**SOURCE DATA**
= = = = = = =
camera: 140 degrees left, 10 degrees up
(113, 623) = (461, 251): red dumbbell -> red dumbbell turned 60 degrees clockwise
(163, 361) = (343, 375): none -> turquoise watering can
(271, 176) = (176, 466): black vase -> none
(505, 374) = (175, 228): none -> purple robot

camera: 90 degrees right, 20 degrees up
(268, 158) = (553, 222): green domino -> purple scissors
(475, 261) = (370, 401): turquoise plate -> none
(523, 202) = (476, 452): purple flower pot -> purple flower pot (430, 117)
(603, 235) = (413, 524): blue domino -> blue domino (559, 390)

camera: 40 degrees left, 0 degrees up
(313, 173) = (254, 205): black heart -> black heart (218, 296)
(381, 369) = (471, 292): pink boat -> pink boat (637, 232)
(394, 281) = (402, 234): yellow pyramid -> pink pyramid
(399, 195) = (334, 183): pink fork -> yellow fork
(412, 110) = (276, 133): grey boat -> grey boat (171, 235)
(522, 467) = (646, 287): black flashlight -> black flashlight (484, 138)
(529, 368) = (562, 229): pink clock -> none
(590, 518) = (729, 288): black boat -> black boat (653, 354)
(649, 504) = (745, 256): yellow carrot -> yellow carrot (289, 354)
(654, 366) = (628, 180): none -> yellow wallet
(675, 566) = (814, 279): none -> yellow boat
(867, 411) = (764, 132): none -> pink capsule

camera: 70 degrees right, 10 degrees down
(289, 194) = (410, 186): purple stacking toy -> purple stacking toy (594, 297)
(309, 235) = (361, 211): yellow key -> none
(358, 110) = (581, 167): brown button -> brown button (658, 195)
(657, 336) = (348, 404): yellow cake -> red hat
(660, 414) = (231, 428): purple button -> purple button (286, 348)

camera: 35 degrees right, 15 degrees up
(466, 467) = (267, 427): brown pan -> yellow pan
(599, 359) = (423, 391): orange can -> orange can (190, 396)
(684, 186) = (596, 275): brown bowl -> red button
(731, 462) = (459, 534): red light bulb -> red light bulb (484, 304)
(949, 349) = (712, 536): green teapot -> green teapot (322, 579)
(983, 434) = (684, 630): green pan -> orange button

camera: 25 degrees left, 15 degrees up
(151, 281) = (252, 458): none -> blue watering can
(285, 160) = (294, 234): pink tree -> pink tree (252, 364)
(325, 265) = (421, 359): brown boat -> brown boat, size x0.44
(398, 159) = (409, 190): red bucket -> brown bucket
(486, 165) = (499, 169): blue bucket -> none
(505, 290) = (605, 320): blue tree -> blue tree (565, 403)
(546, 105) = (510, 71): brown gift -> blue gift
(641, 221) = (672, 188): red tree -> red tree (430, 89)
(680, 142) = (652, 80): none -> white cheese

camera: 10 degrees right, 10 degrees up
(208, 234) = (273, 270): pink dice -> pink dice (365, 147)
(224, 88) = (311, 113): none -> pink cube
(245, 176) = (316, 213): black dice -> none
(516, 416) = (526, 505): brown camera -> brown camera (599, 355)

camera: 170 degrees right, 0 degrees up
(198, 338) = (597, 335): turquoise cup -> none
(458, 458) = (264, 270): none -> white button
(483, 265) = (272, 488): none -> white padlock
= = = = = = =
**YOUR TASK**
The word "orange" appears in how many lines of the data? Answer with only the number.

**THE ANSWER**
2